## Data shown
----

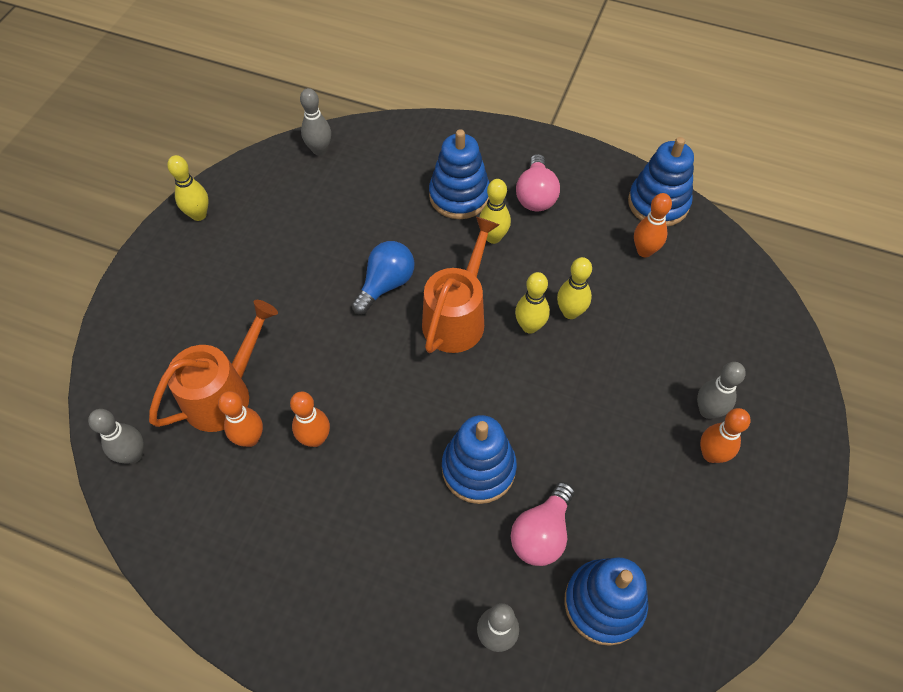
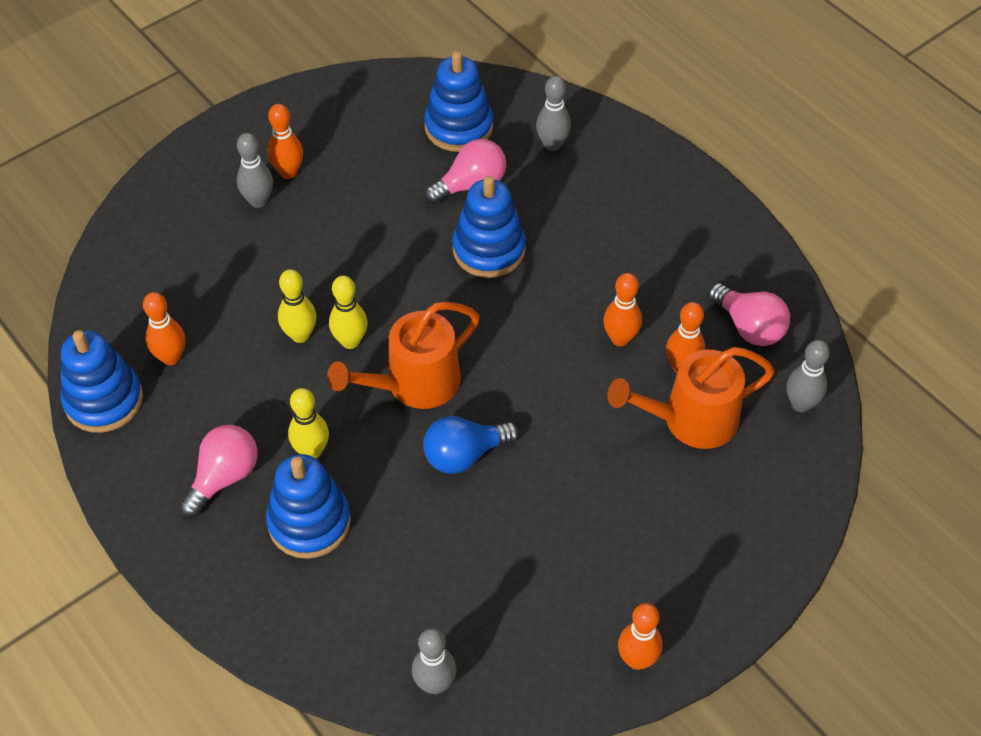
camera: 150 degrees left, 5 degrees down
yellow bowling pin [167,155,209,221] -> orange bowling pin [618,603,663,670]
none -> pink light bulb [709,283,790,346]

----

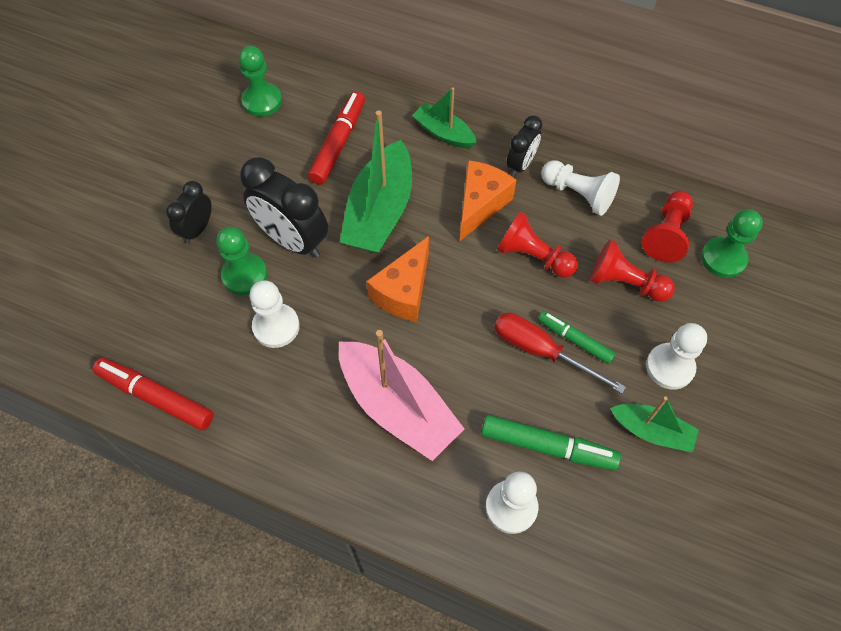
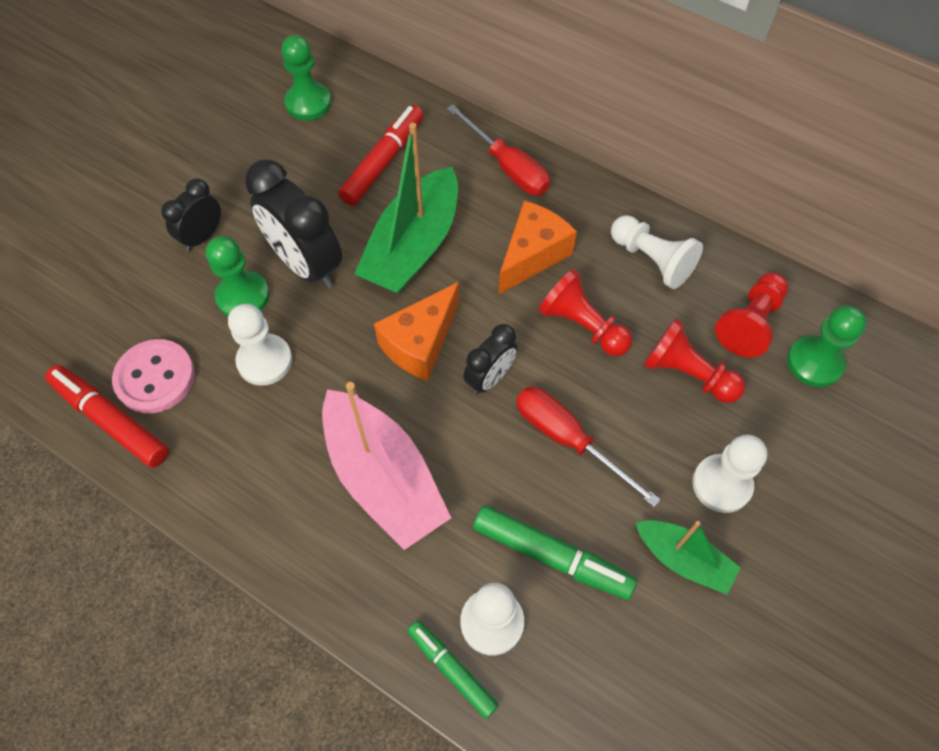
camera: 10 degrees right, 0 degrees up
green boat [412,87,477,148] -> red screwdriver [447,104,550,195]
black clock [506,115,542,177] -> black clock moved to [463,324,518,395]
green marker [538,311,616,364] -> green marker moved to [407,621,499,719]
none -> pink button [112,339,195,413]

----

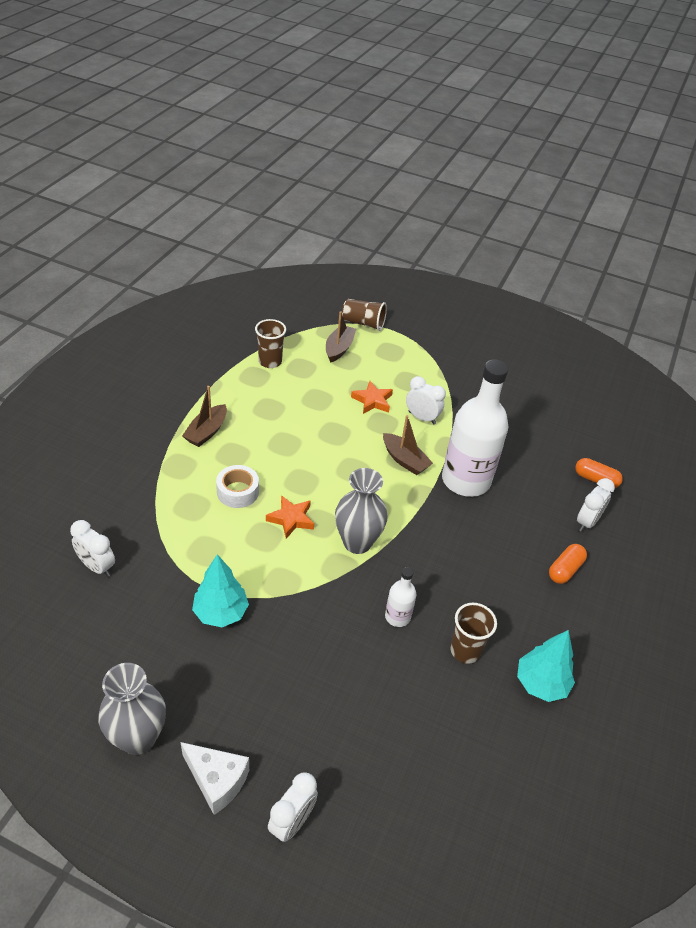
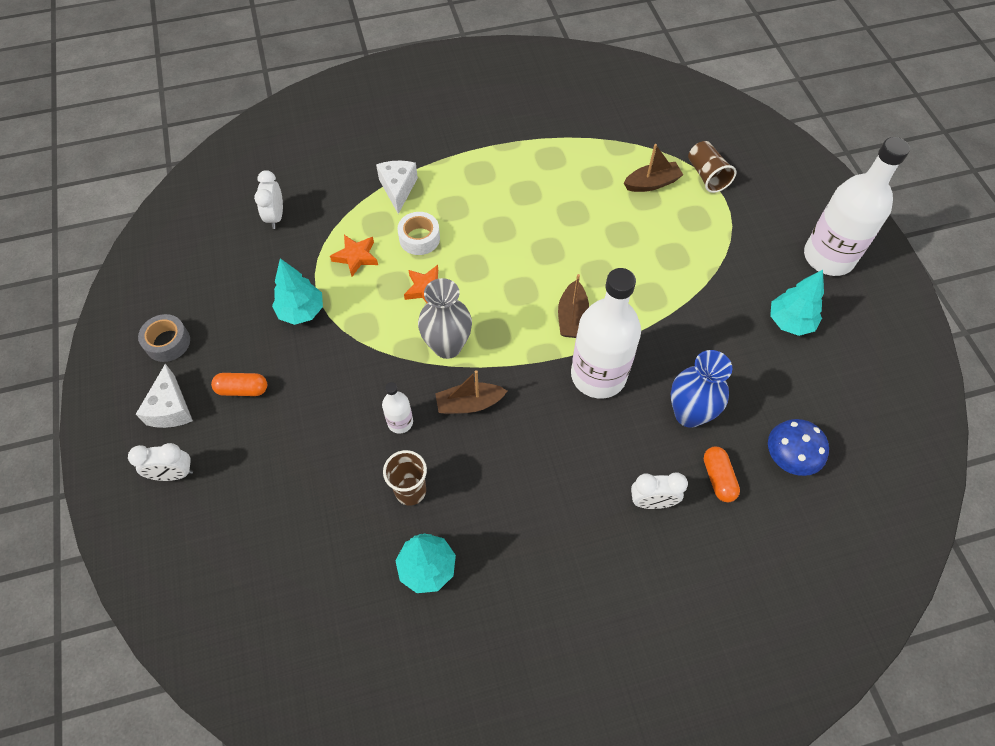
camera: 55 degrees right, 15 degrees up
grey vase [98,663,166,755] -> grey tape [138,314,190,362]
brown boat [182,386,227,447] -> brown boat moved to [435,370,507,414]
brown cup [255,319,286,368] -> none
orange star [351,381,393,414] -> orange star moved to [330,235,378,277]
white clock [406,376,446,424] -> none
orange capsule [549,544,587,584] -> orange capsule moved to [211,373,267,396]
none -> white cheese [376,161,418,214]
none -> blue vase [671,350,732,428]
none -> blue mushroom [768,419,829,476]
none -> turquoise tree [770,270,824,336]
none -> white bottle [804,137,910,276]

----

## Task goal
Within the material, count the lines where the word "vase" appears. The reply is that number and nothing more.

## Solution to the exercise
2